┌────────
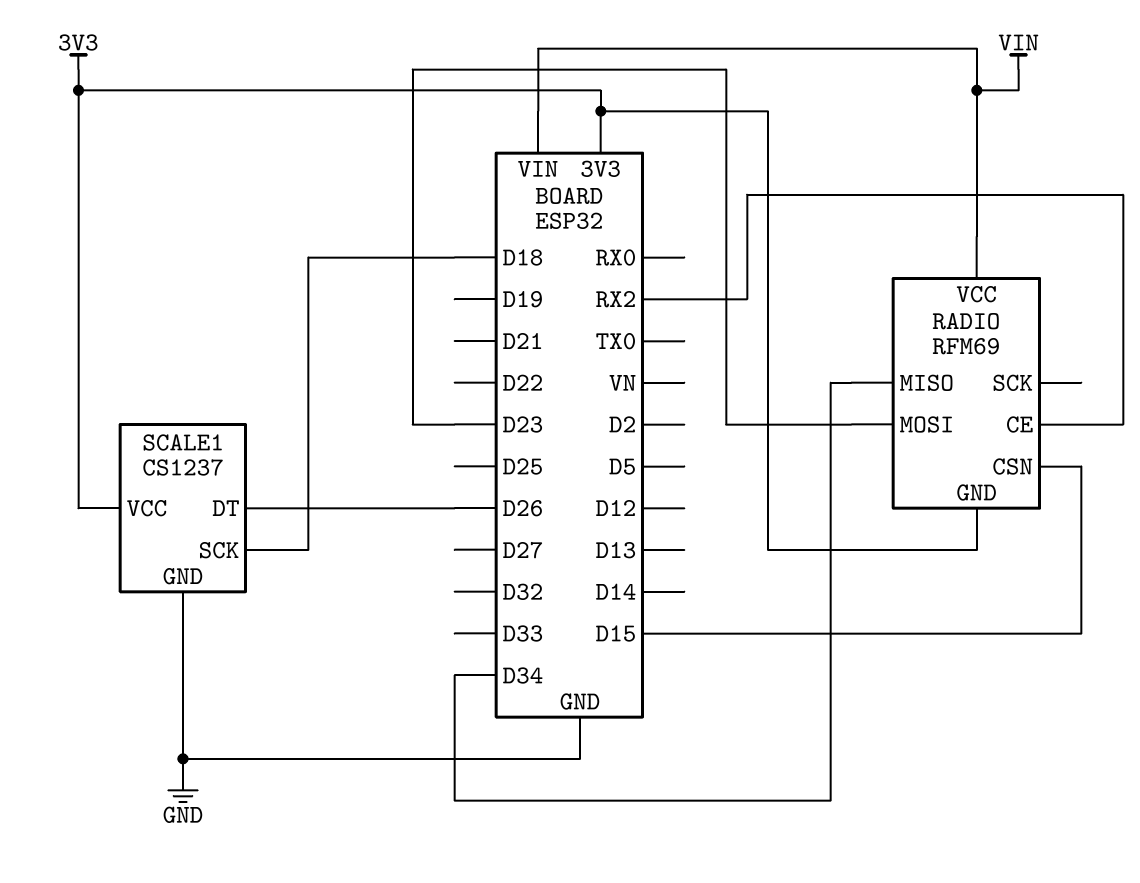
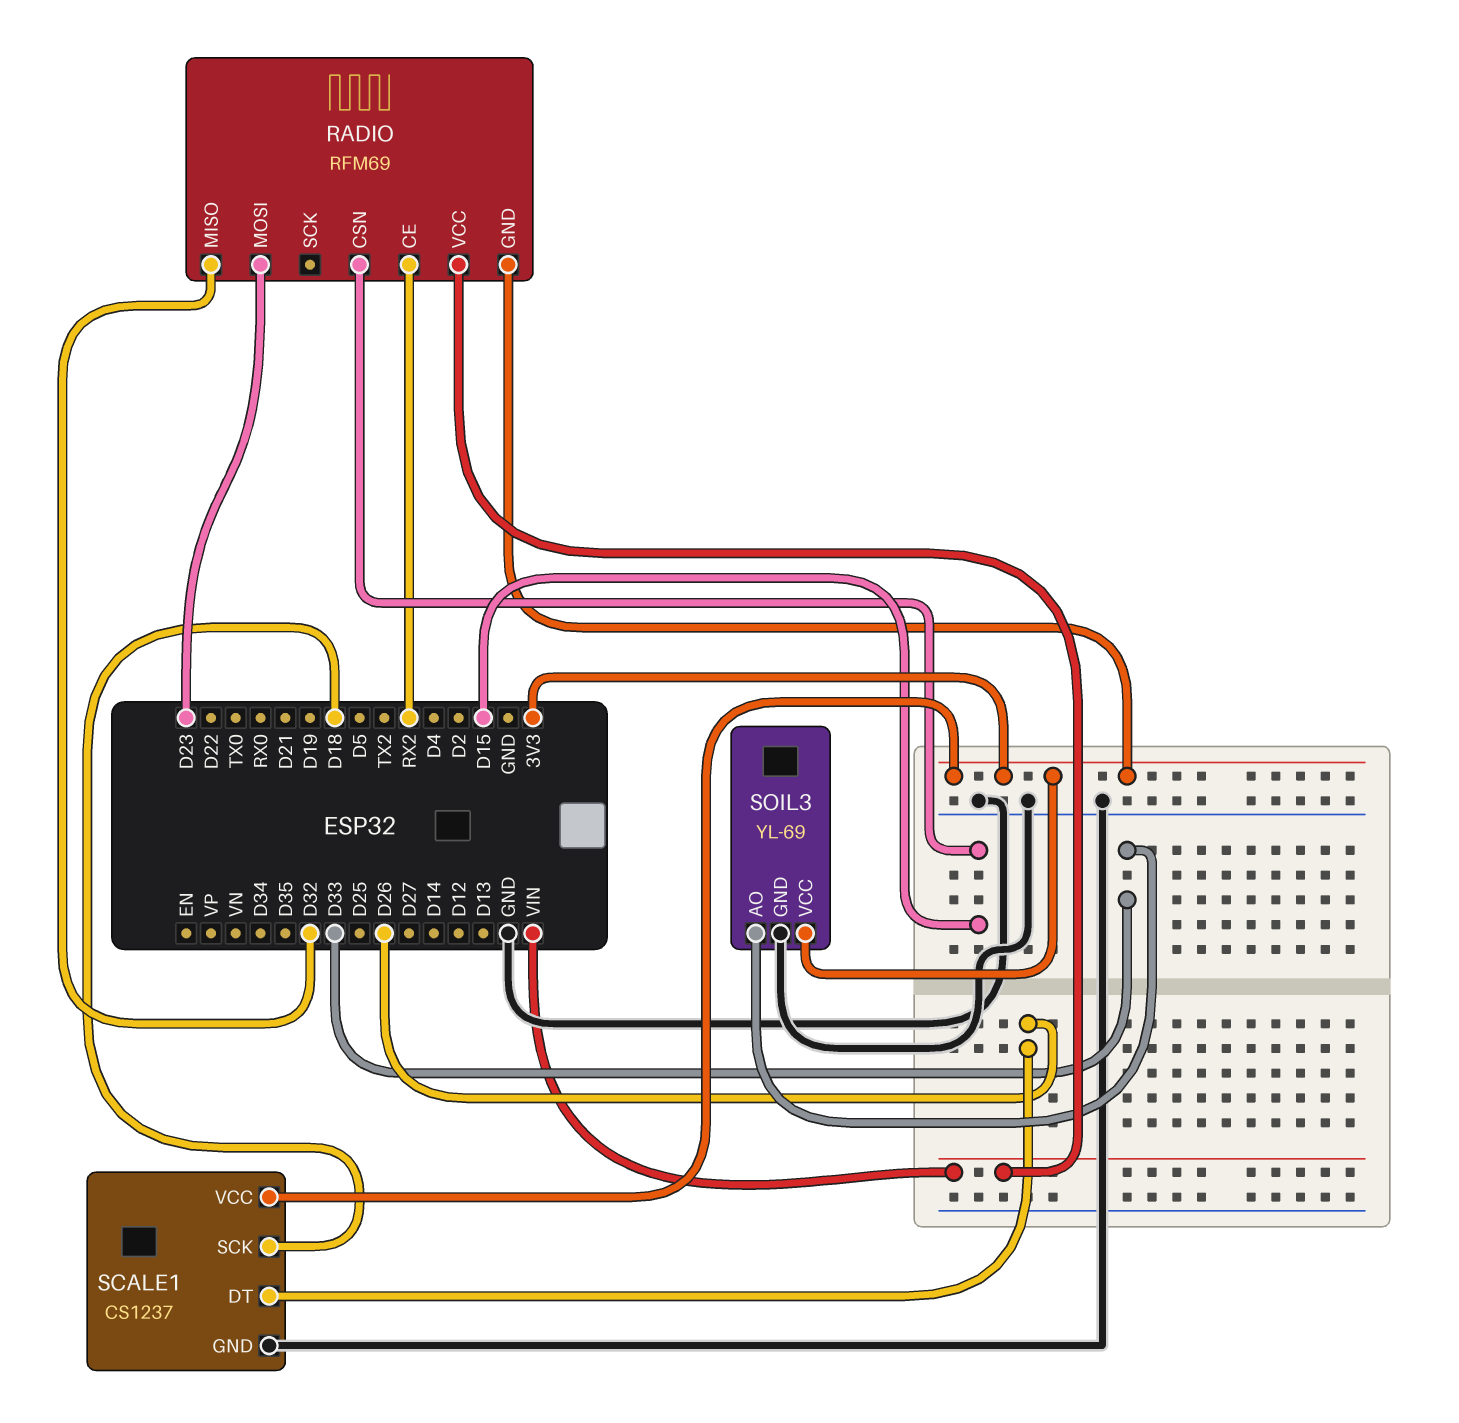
RADIO pin MISO: D34 -> D32
SOIL3: none -> YL-69
SOIL3 pin AO: none -> D33
SOIL3 pin GND: none -> GND
SOIL3 pin VCC: none -> 3V3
└────────
Output the data above without changes, apart from leaving out the pictures.

RADIO pin MISO: D34 -> D32
SOIL3: none -> YL-69
SOIL3 pin AO: none -> D33
SOIL3 pin GND: none -> GND
SOIL3 pin VCC: none -> 3V3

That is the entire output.